» Task to carry out:
How many of the lines below hold the string "camera"? Say only the number.

» Source information:
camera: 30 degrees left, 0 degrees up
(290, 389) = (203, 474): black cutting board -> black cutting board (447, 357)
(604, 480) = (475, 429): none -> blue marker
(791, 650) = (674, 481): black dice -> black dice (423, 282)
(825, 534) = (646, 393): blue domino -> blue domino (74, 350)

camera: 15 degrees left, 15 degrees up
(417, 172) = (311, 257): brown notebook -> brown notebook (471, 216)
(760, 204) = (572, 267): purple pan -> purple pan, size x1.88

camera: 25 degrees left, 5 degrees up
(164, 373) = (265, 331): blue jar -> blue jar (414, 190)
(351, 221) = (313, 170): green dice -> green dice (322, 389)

» Completed task:
3